## Data supplied:
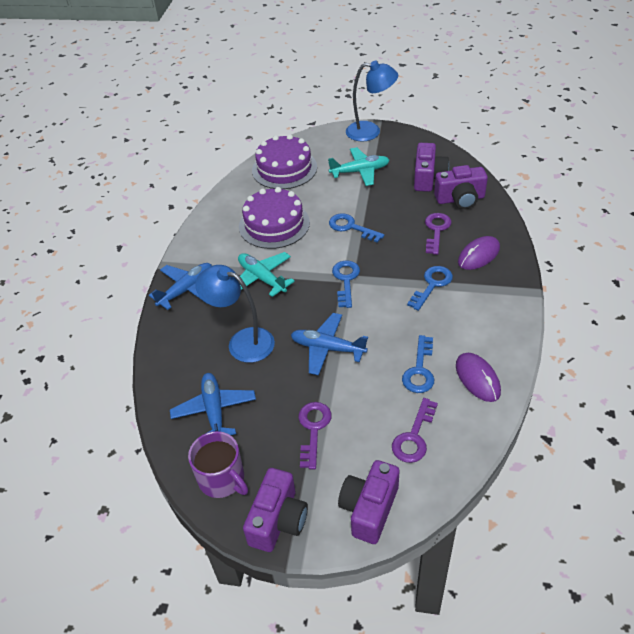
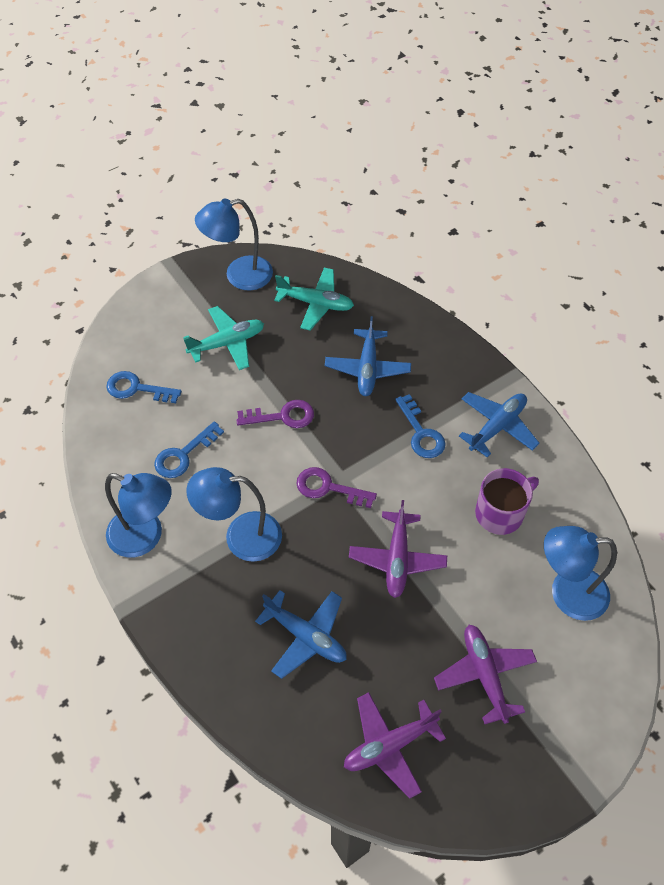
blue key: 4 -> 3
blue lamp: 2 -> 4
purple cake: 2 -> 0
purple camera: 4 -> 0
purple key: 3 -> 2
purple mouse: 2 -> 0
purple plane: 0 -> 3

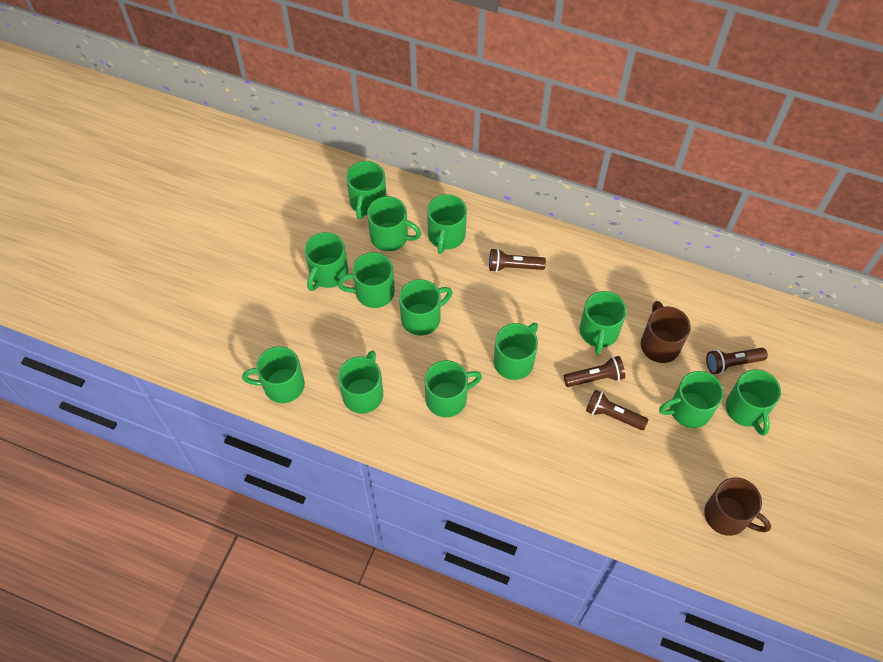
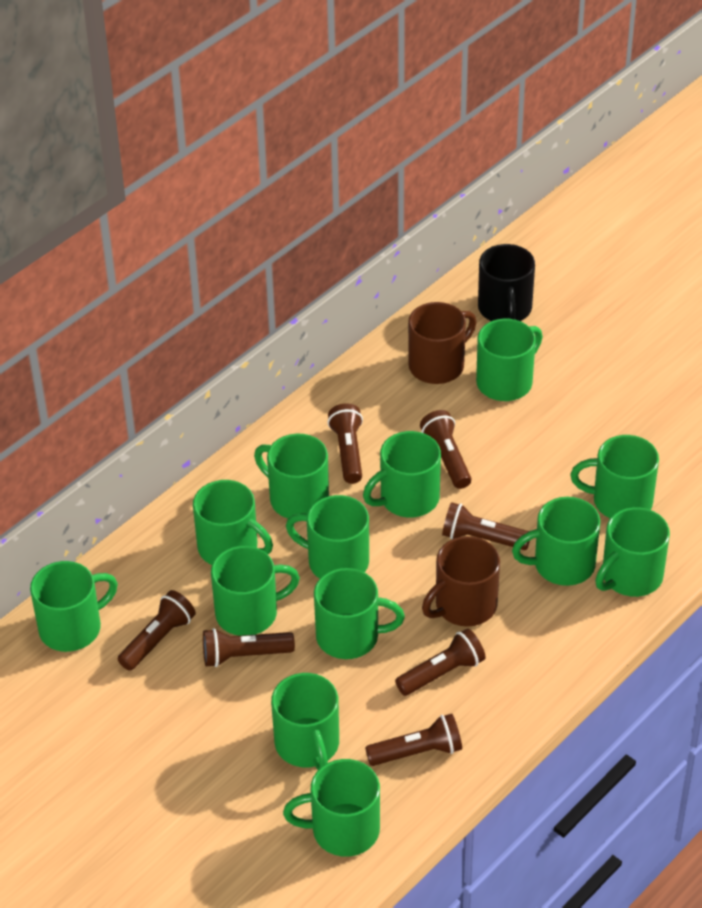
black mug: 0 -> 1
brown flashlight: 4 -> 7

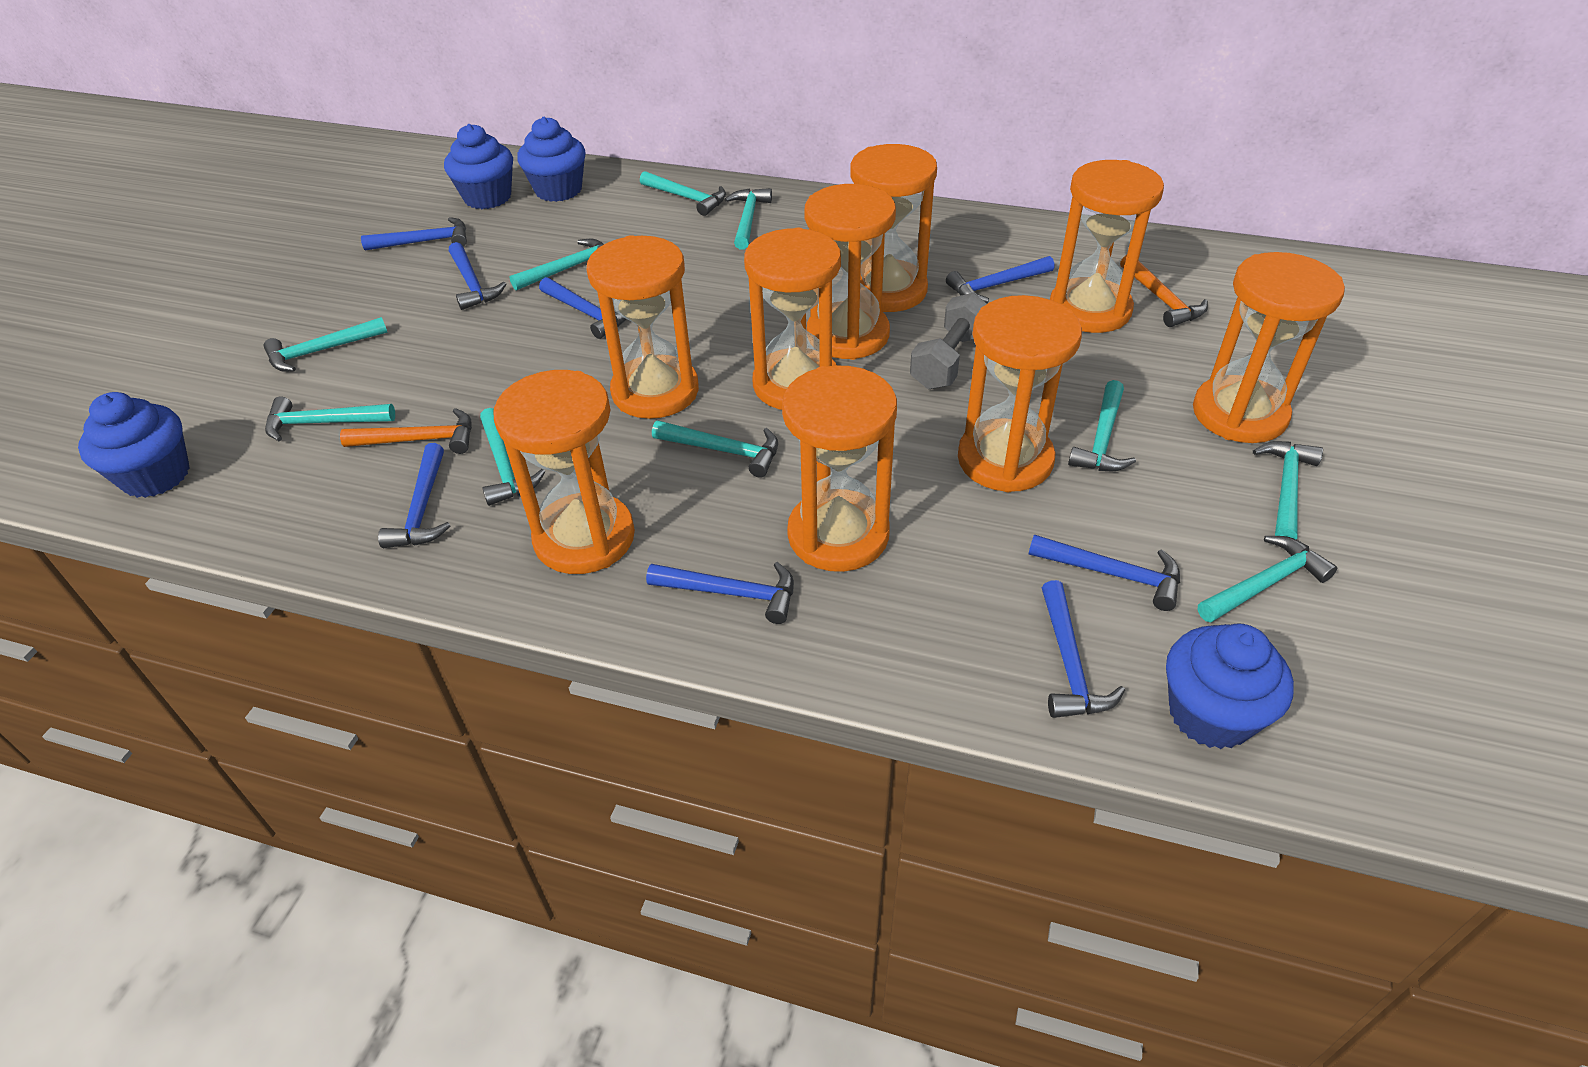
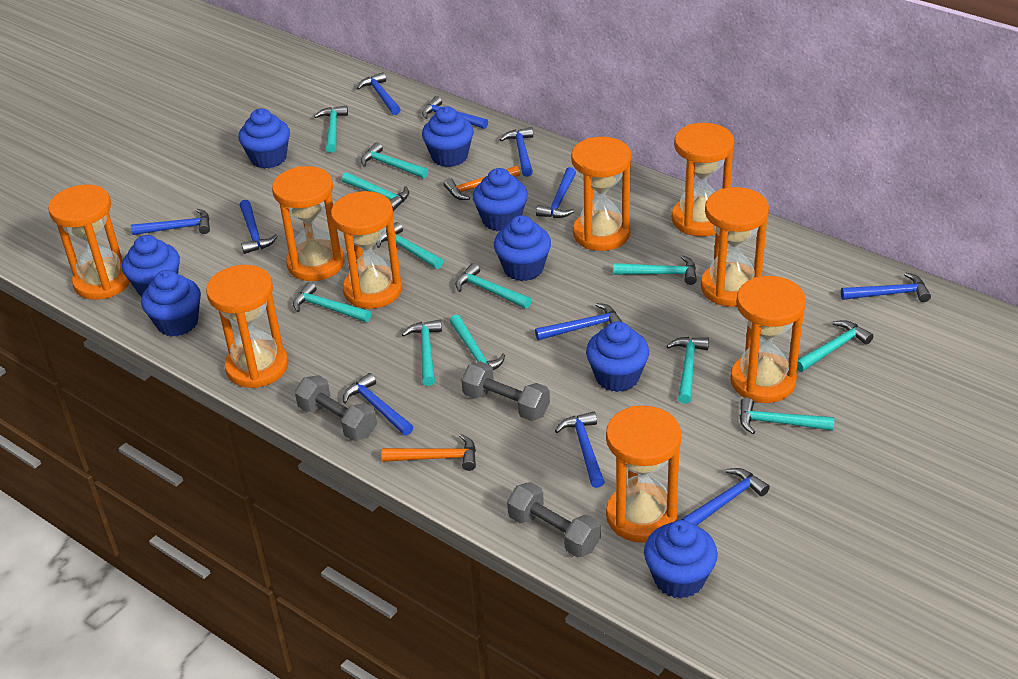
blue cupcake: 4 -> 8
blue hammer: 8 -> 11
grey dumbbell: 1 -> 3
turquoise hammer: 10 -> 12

## Task requirements:
Keep the pictures out of your answer, which should be the lines from the one with "purple plane: 0 -> 3" through the final line of the data, copied exactly.

## Answer box:
purple plane: 0 -> 3

black mug: 0 -> 1
brown flashlight: 4 -> 7

blue cupcake: 4 -> 8
blue hammer: 8 -> 11
grey dumbbell: 1 -> 3
turquoise hammer: 10 -> 12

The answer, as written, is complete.